TASK PROMPT:
Please take the lines from the one holding "R1: 1.6k (+3V3, n9) -> 6.8k (+3V3, n9)" through the one holding "U2 pin GND: n8 -> GND" in the data below and copy them exactly.
*** Opening INFORMATION ***
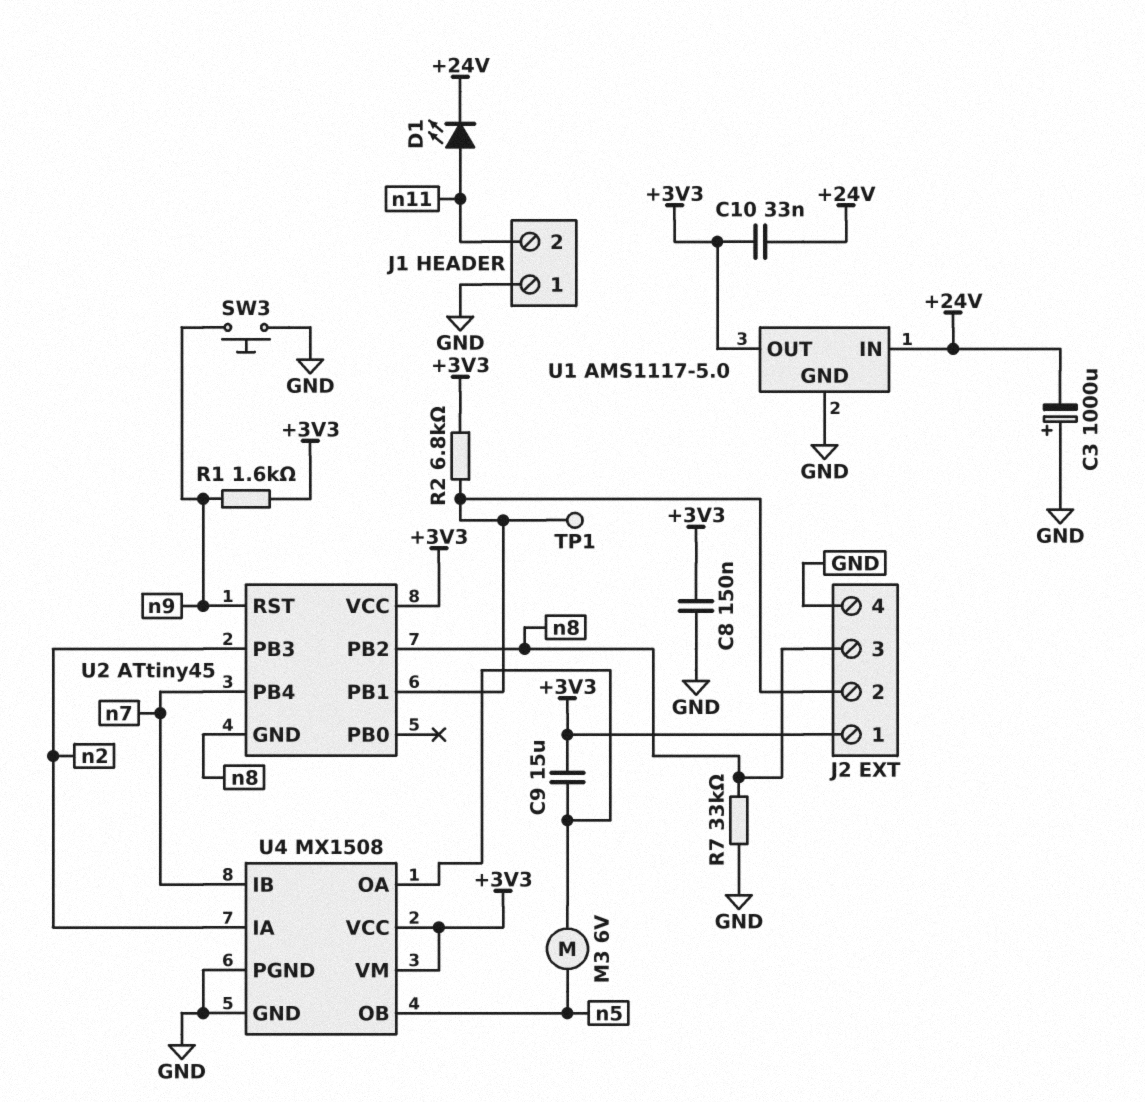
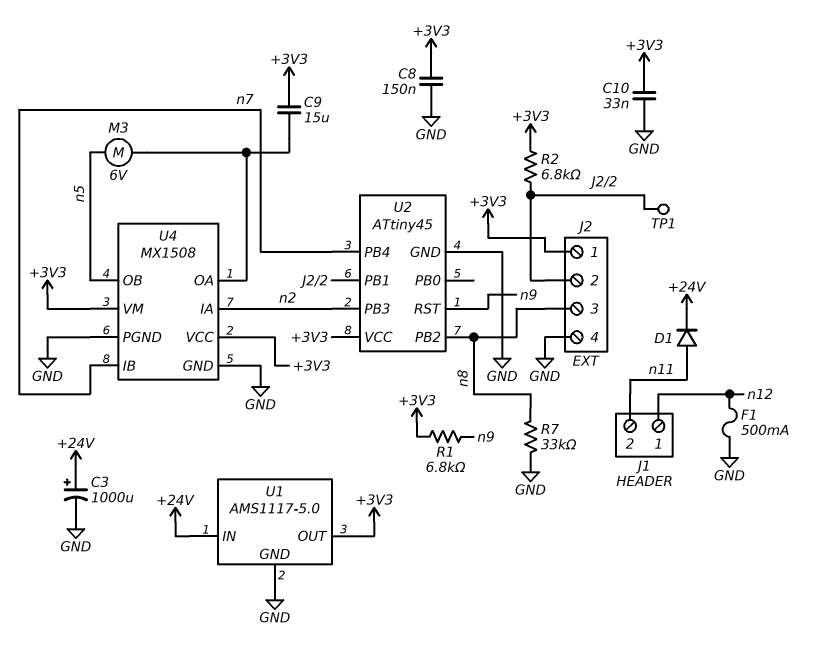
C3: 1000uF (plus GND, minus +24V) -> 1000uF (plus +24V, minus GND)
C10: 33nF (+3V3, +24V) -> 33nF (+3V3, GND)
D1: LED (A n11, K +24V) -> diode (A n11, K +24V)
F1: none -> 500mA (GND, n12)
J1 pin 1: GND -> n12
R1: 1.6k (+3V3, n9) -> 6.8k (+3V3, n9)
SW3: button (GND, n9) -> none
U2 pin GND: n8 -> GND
*** Closing INFORMATION ***
*** Opening INFORMATION ***
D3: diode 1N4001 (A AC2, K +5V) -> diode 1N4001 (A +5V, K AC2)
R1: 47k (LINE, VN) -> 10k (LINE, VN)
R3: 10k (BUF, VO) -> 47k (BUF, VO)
*** Closing INFORMATION ***
ANSWER FOR THE TASK:
R1: 1.6k (+3V3, n9) -> 6.8k (+3V3, n9)
SW3: button (GND, n9) -> none
U2 pin GND: n8 -> GND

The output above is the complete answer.